### What the task requires
Using the entries below, write out the line with "J103 pin 1: none -> GND", the line with "R111: 36k (GND, LAMP) -> none", and every line in between, exactly as each is written.
Source data Block Start
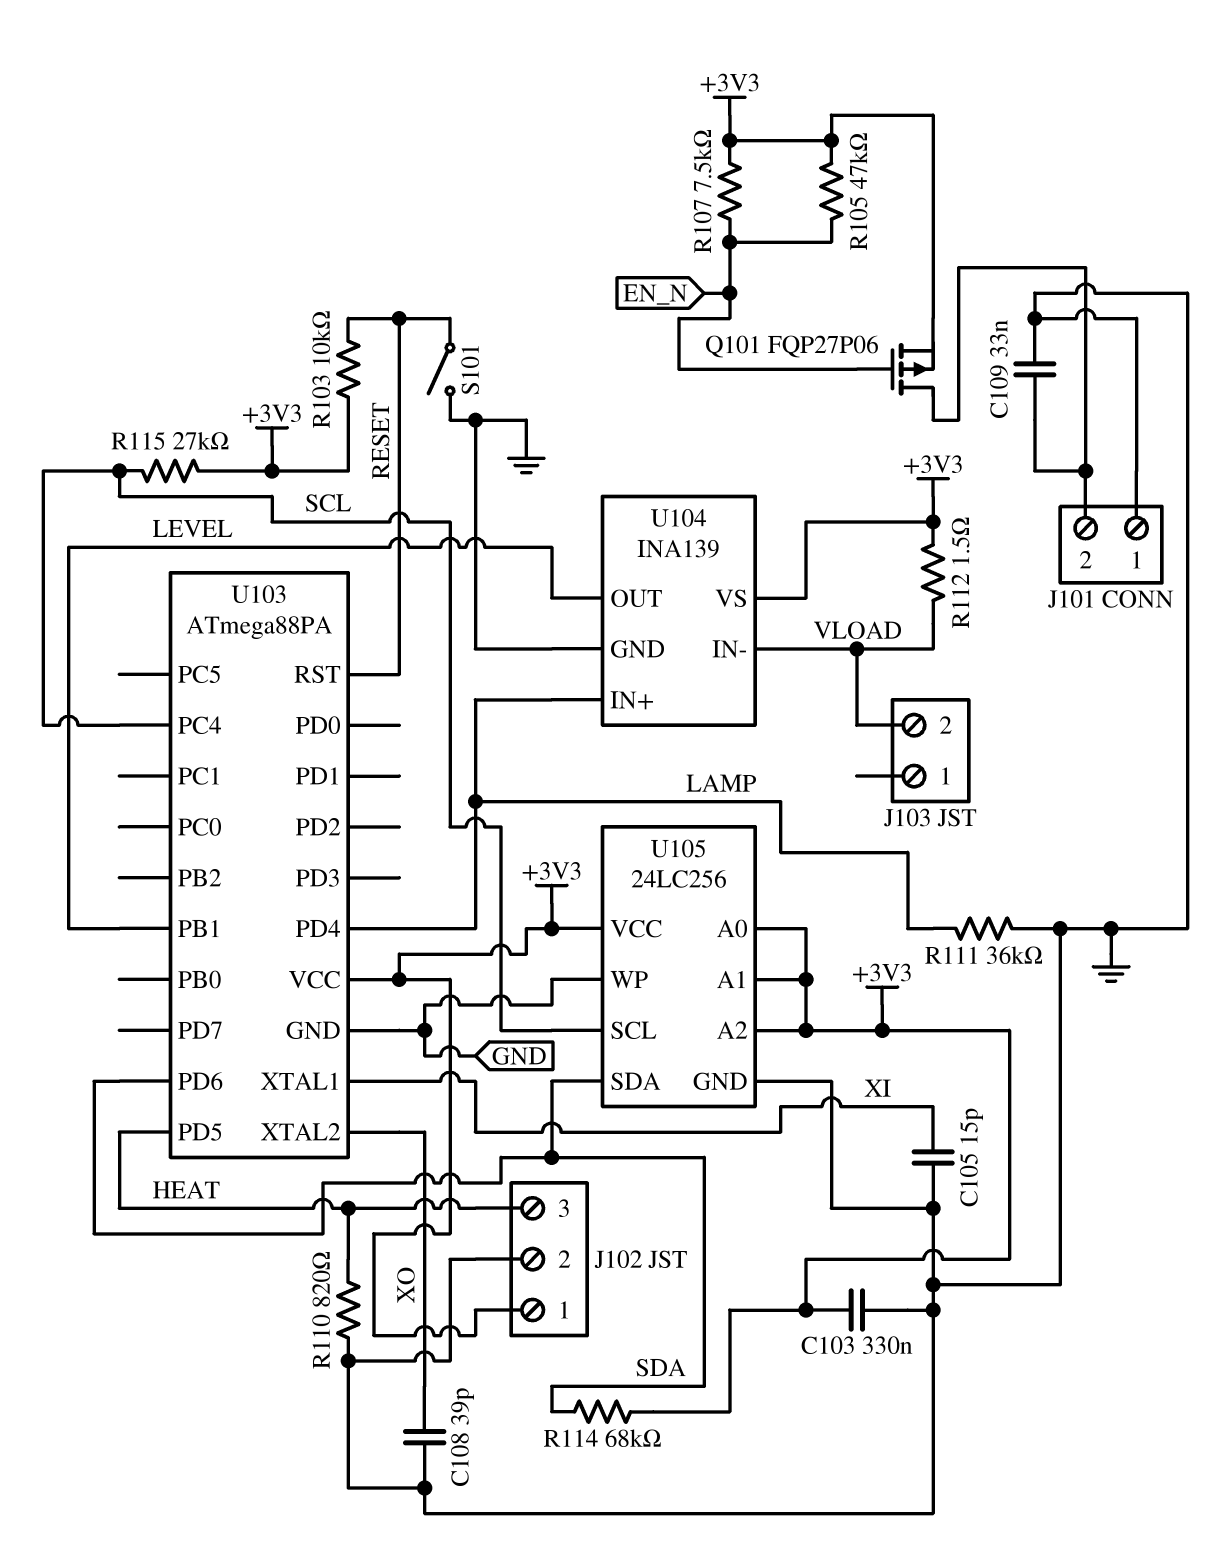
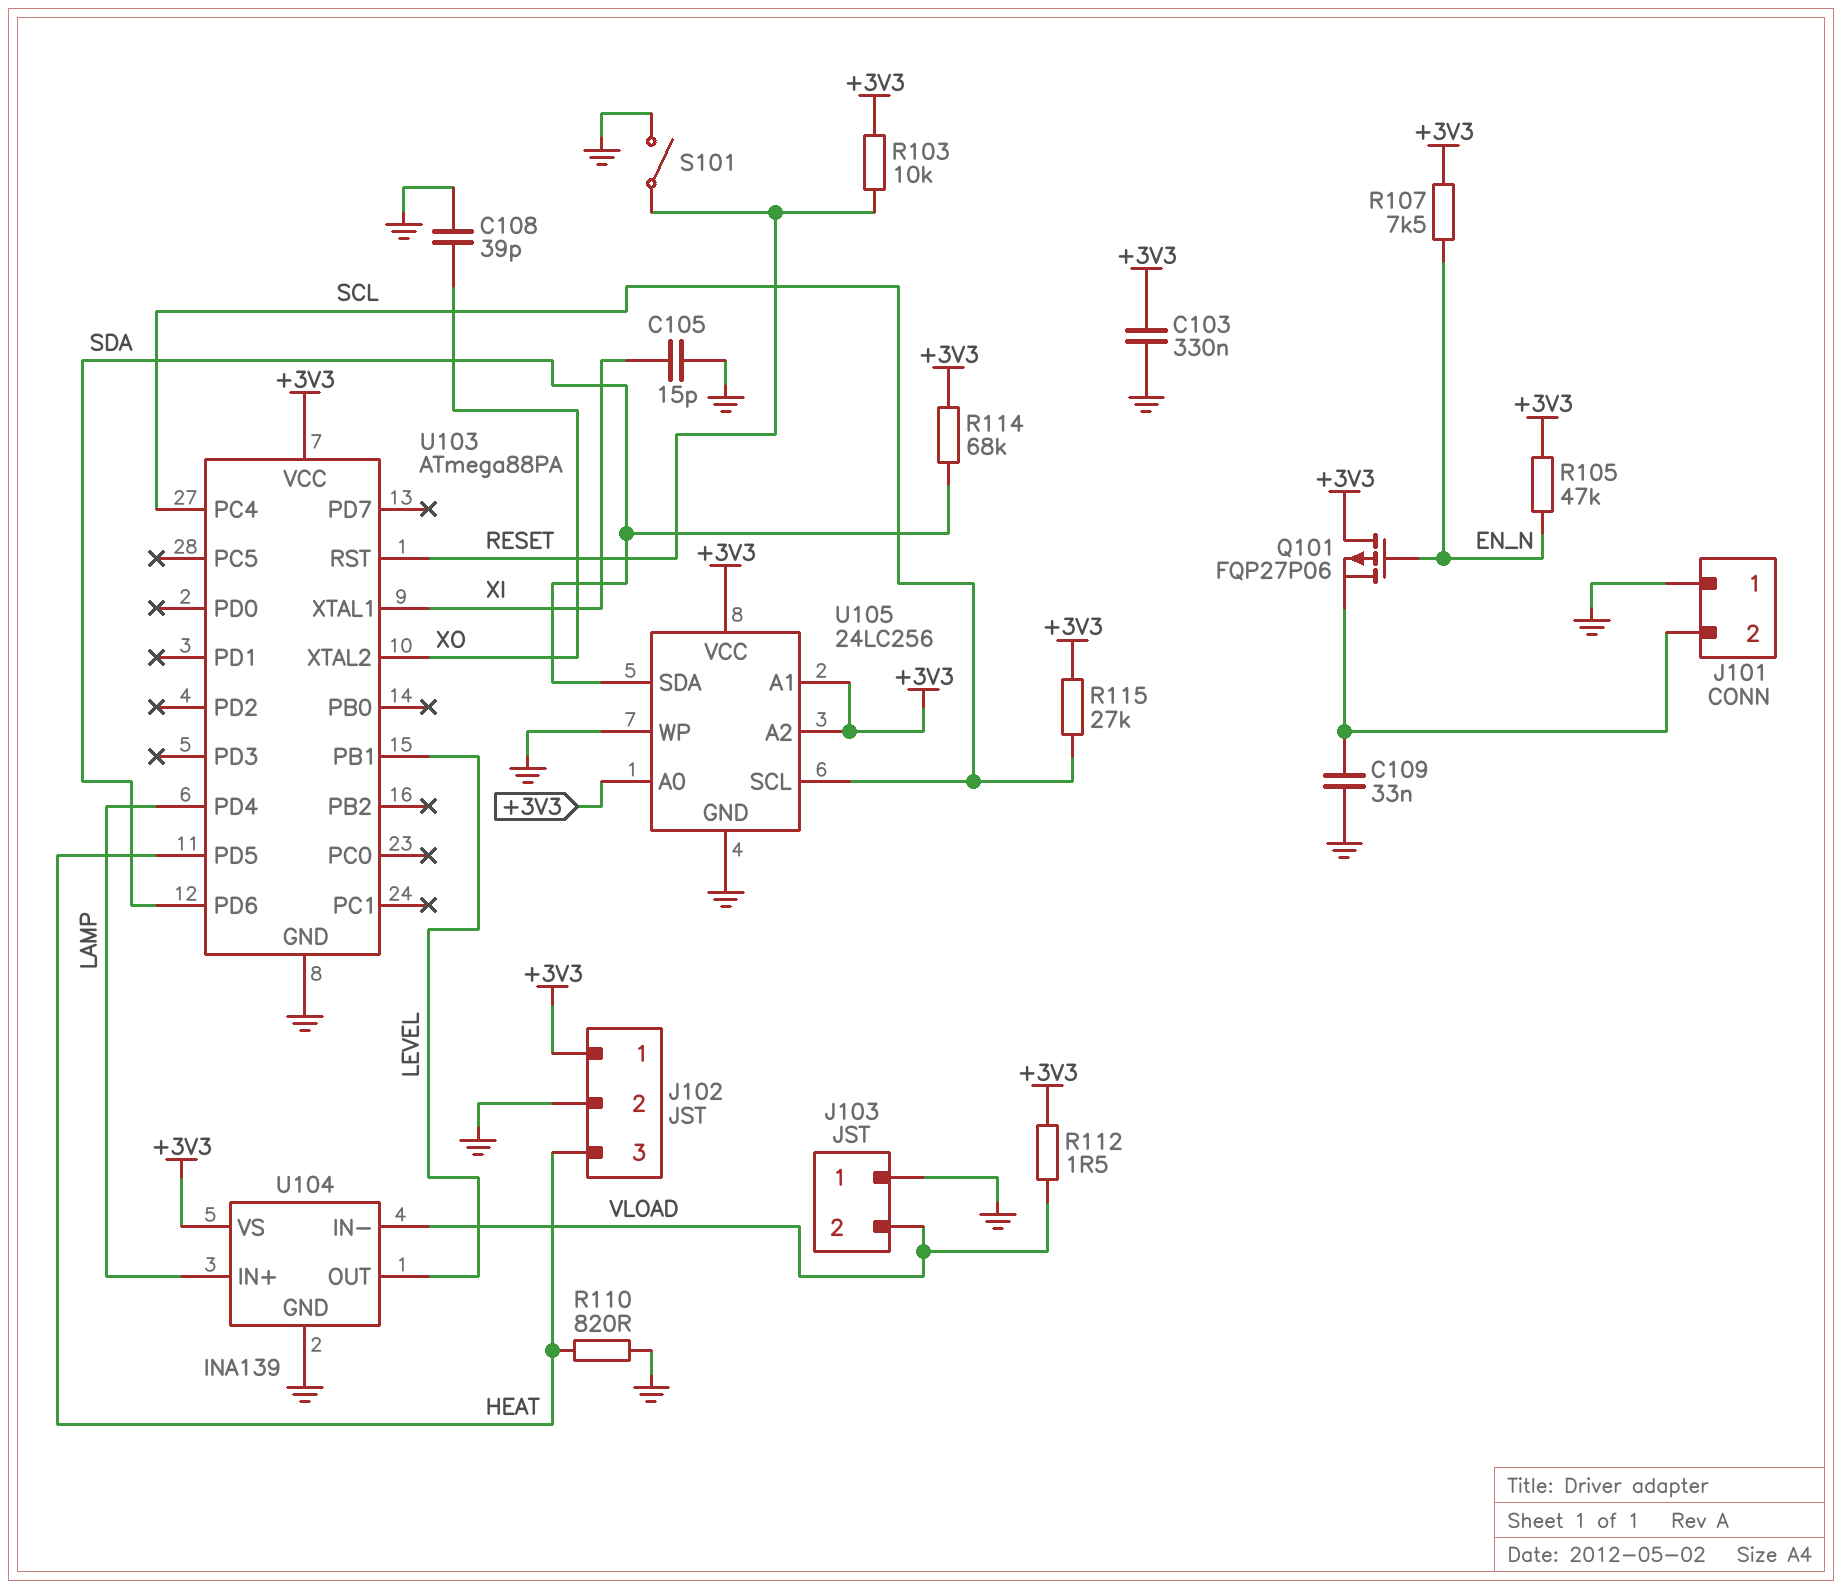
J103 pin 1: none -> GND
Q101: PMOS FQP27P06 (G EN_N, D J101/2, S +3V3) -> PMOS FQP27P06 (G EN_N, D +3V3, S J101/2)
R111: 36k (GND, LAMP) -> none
Source data Block End
Source data Block Start
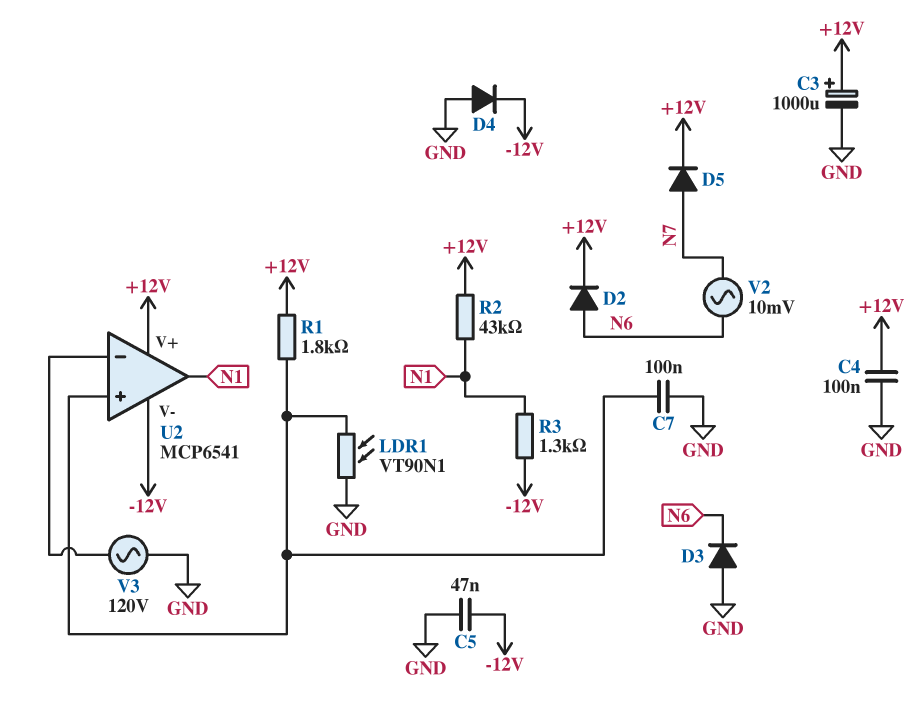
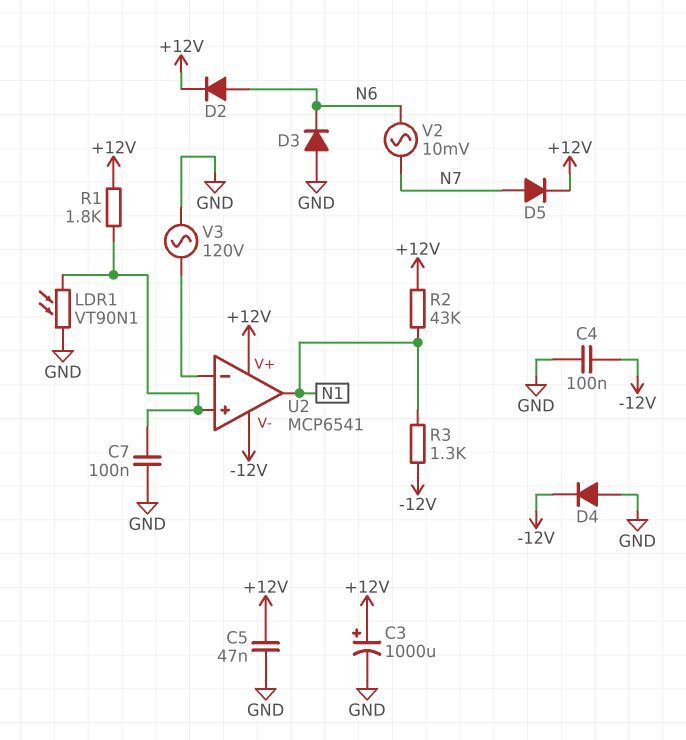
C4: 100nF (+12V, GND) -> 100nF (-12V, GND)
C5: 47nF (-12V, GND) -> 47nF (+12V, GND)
Source data Block End
Source data Block Start
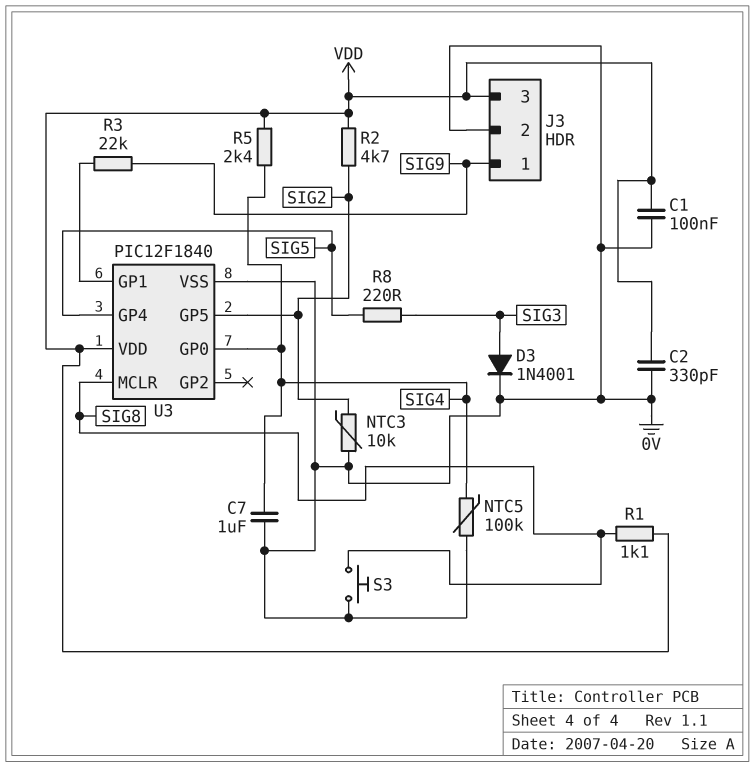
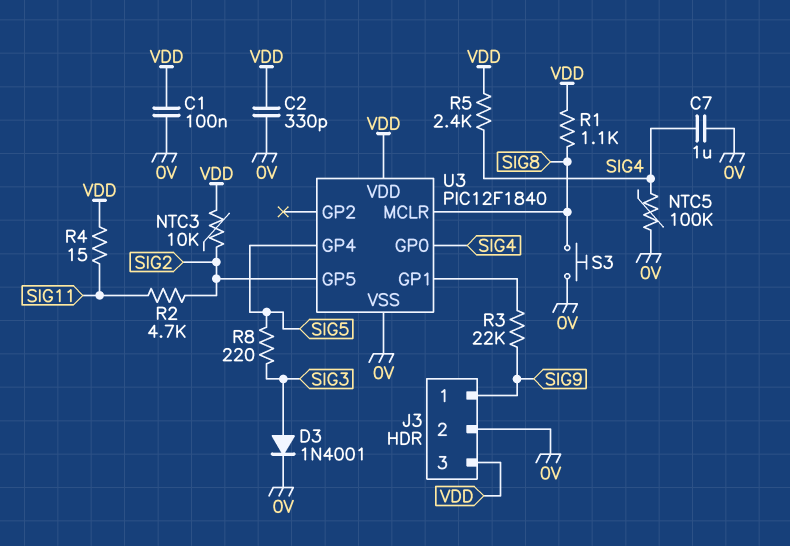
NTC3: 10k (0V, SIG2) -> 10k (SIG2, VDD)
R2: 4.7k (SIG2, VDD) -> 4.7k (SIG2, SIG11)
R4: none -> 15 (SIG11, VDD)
Source data Block End
### Response to this exercise
J103 pin 1: none -> GND
Q101: PMOS FQP27P06 (G EN_N, D J101/2, S +3V3) -> PMOS FQP27P06 (G EN_N, D +3V3, S J101/2)
R111: 36k (GND, LAMP) -> none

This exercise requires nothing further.